*Work order:* Lines holding the string "domino" are the ones to copy; find them all in the data.

____ Supplied data

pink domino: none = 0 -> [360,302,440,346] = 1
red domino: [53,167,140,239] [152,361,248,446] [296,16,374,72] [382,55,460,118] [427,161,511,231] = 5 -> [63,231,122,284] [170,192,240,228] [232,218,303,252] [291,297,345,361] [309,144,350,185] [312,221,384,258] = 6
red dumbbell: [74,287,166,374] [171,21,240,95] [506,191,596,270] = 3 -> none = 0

________
____ Supplied data

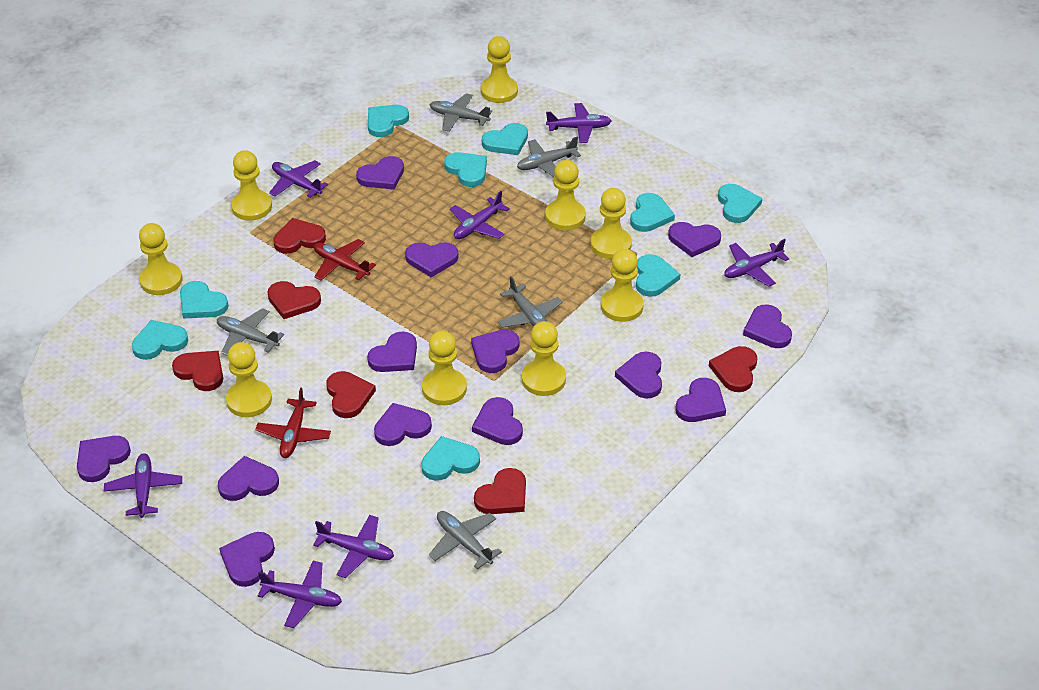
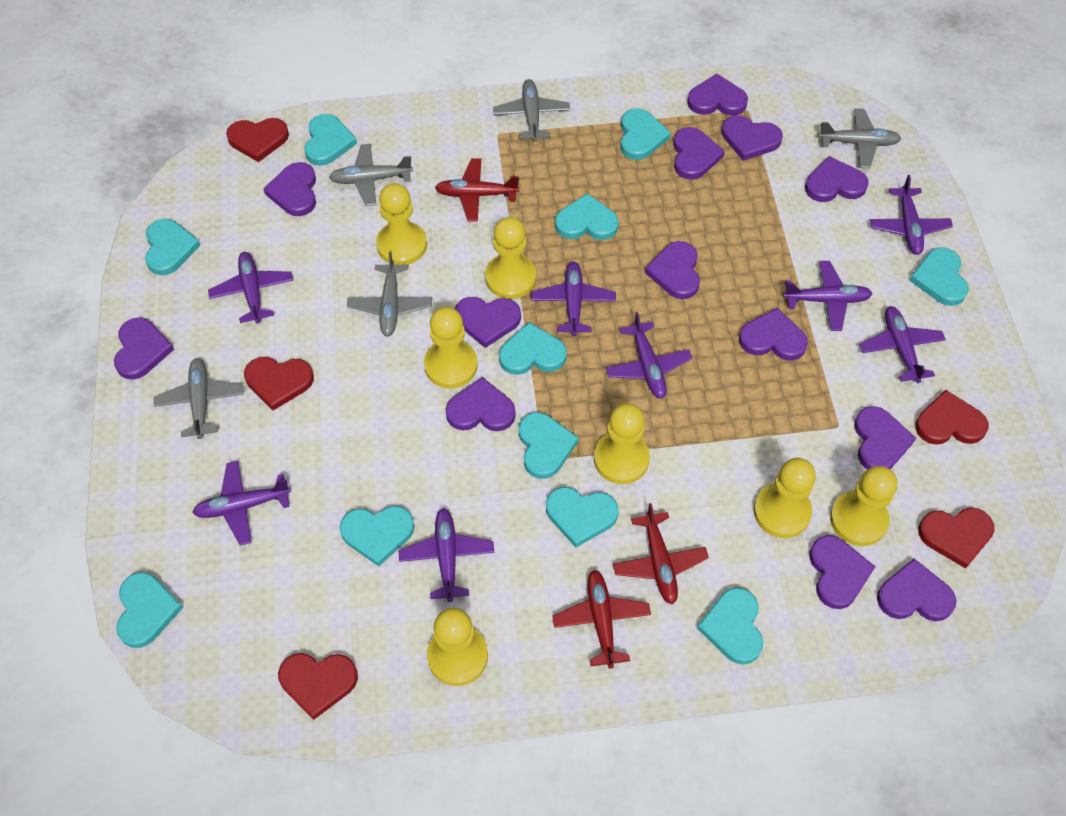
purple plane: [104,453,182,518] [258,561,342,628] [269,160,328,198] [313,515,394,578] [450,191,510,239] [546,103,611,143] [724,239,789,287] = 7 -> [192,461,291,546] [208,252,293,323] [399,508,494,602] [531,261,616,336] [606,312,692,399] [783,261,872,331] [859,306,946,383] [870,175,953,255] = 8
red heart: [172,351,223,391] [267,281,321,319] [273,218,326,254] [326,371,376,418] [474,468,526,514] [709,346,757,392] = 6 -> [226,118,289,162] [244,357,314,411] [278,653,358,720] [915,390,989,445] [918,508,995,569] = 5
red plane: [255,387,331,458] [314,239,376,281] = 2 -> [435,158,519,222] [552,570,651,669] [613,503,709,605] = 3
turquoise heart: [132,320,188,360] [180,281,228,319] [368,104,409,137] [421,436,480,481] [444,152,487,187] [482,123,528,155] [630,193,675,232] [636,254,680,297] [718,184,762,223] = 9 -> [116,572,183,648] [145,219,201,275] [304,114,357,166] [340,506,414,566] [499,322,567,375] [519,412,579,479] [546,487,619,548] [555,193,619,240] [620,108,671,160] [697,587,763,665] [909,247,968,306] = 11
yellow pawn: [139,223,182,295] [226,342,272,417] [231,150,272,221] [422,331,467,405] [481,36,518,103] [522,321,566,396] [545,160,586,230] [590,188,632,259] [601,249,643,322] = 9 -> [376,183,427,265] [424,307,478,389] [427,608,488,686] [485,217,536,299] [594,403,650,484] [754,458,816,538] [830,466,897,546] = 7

________

*Task output:*
pink domino: none = 0 -> [360,302,440,346] = 1
red domino: [53,167,140,239] [152,361,248,446] [296,16,374,72] [382,55,460,118] [427,161,511,231] = 5 -> [63,231,122,284] [170,192,240,228] [232,218,303,252] [291,297,345,361] [309,144,350,185] [312,221,384,258] = 6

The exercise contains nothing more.